- Task item
Everything from the line that contains "(291, 586) = (141, 273): yellow" through the last line of the listing must be copied exactly, with both of those lines included and no others.

- Exercise data

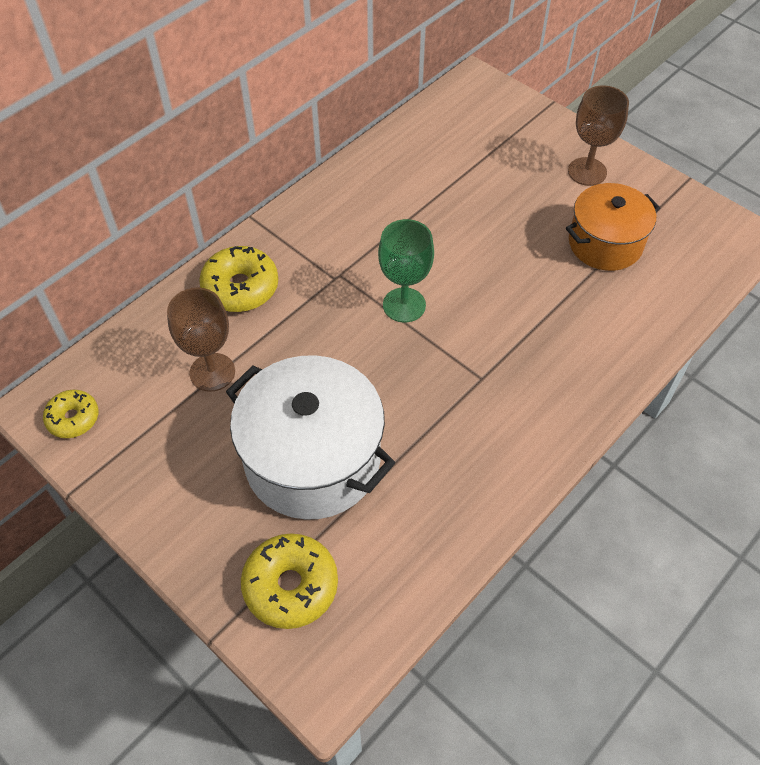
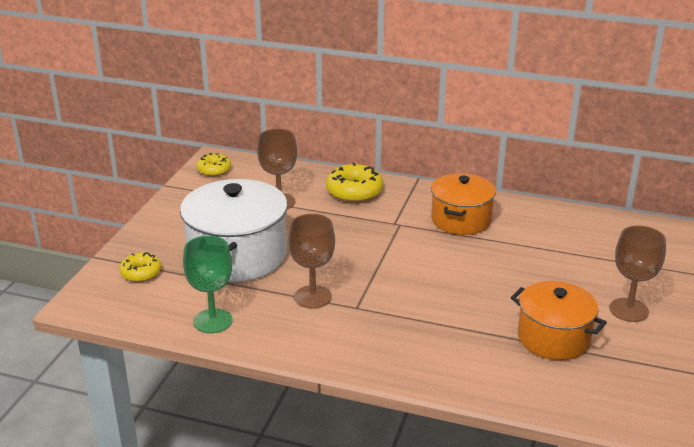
camera: 65 degrees right, 25 degrees down
(291, 586) = (141, 273): yellow donut -> yellow donut, size x0.63
(364, 219) = (461, 220): none -> orange pot
(404, 305) = (396, 257): green goblet -> green goblet (213, 321)
(442, 412) = (313, 297): none -> brown goblet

- Finished task
(291, 586) = (141, 273): yellow donut -> yellow donut, size x0.63
(364, 219) = (461, 220): none -> orange pot
(404, 305) = (396, 257): green goblet -> green goblet (213, 321)
(442, 412) = (313, 297): none -> brown goblet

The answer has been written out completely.